**ASSIGNED TASK**
There should be no pictures in your answer, only an exact copy of the lines from the one with "The black dumbbell" through the end of the material.
--------------------------------
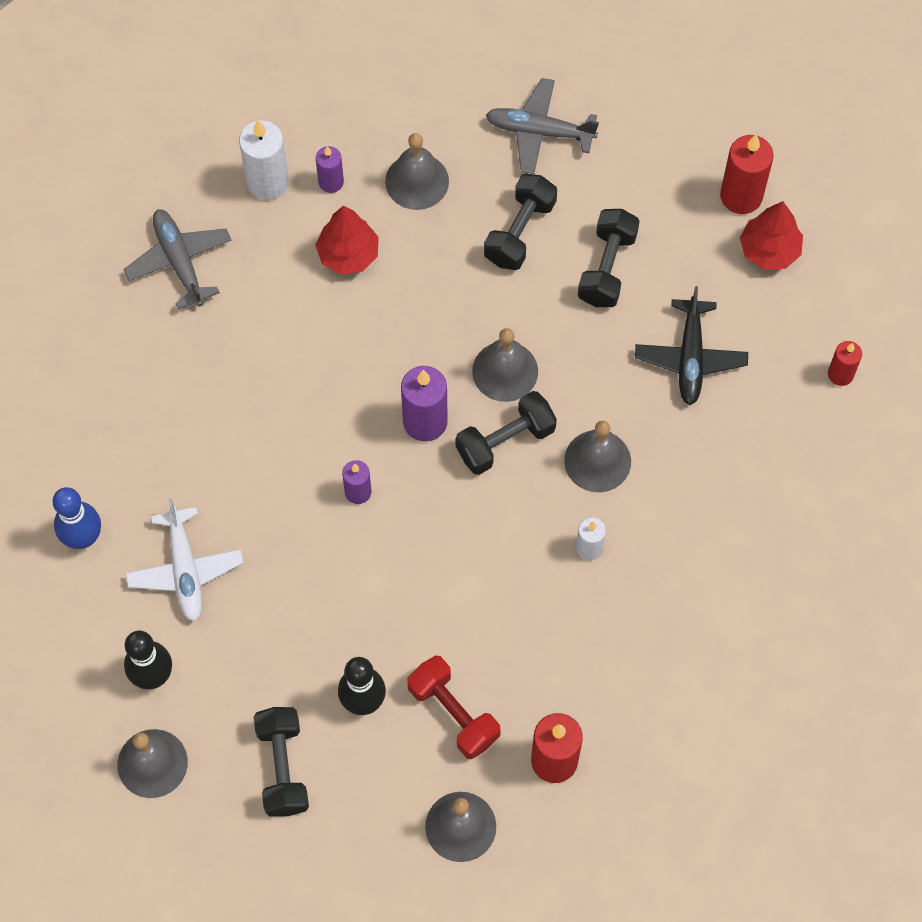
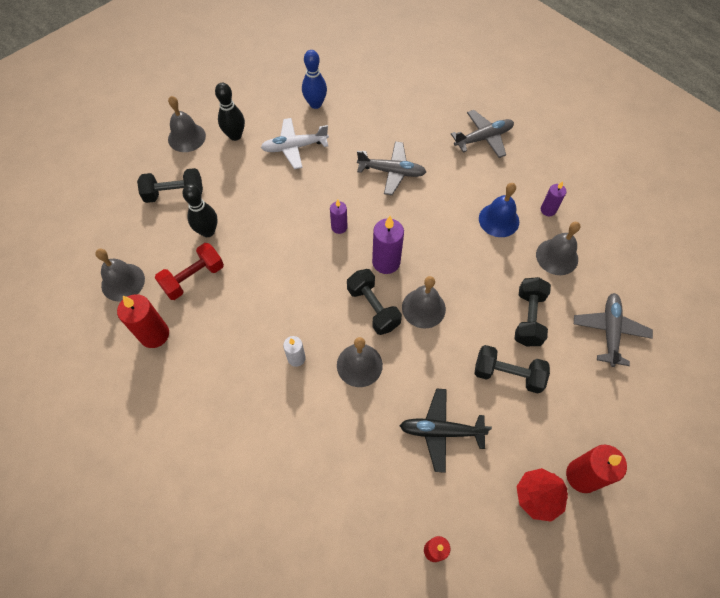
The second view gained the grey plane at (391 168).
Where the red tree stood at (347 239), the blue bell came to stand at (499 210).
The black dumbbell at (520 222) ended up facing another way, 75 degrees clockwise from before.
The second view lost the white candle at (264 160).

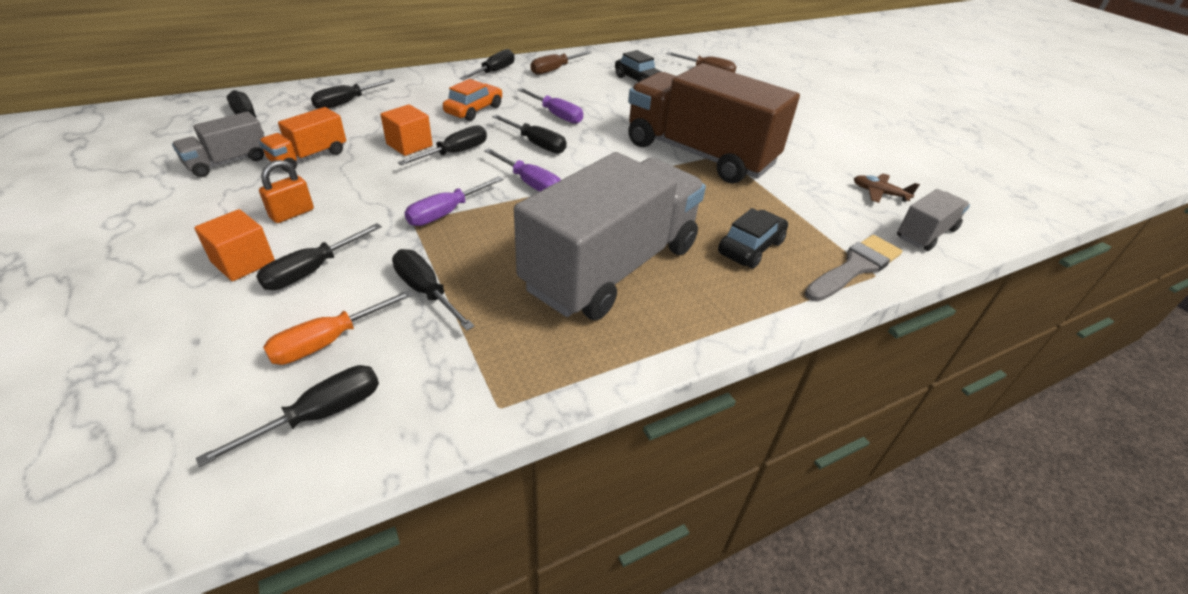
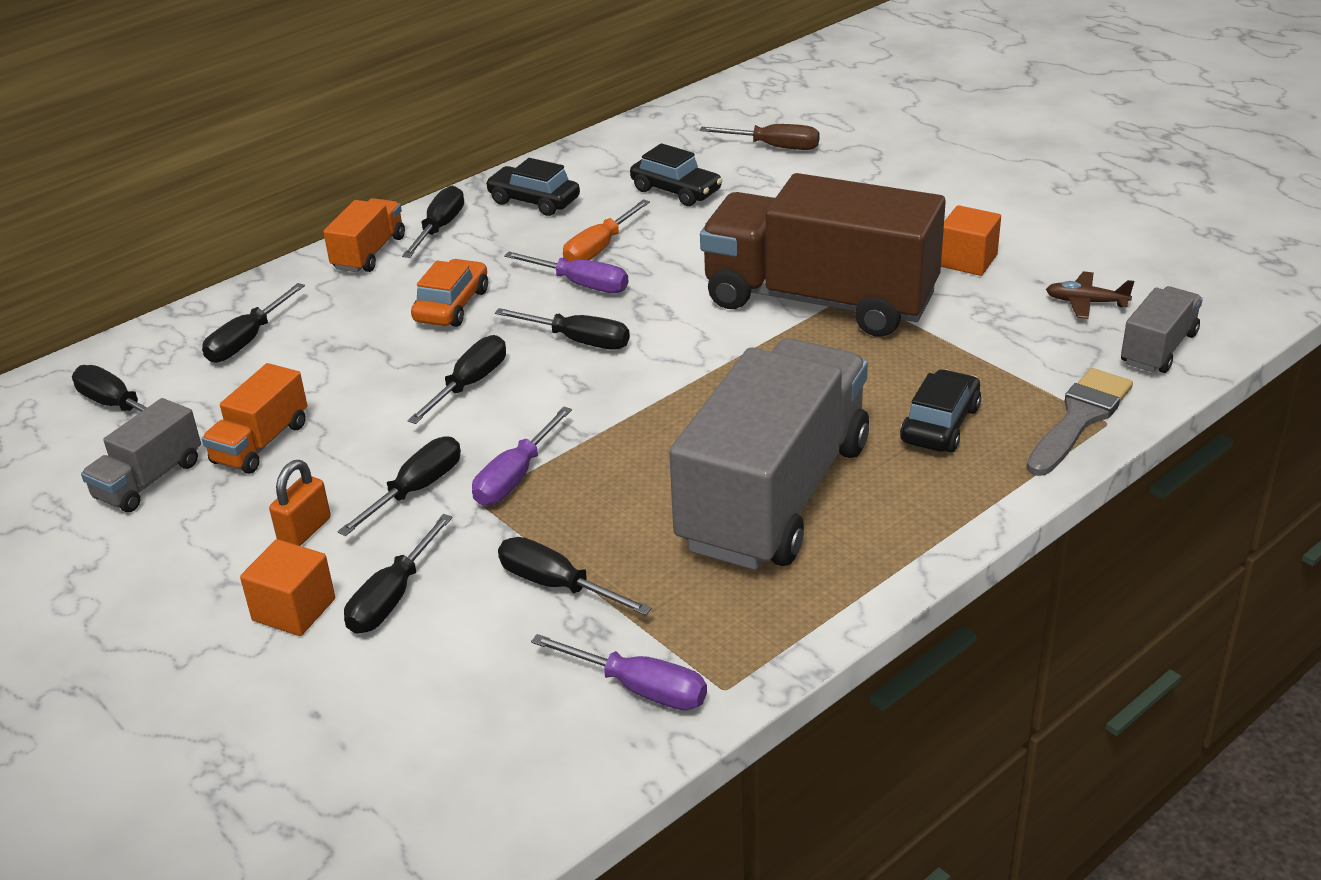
The second view gained the orange truck at (364 235).
The black screwdriver ended up elsewhere, having gone from (287 416) to (399 486).
Where the brown screwdriver stood at (561 63), the black car came to stand at (532 187).
The purple screwdriver ended up elsewhere, having gone from (522 170) to (619 672).
The orange screwdriver ended up elsewhere, having gone from (338 327) to (606 230).
The orange cube ended up elsewhere, having gone from (407 130) to (971 240).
--------------------------------
**OUTPUT**
The black dumbbell at (520 222) ended up facing another way, 75 degrees clockwise from before.
The second view lost the white candle at (264 160).

The second view gained the orange truck at (364 235).
The black screwdriver ended up elsewhere, having gone from (287 416) to (399 486).
Where the brown screwdriver stood at (561 63), the black car came to stand at (532 187).
The purple screwdriver ended up elsewhere, having gone from (522 170) to (619 672).
The orange screwdriver ended up elsewhere, having gone from (338 327) to (606 230).
The orange cube ended up elsewhere, having gone from (407 130) to (971 240).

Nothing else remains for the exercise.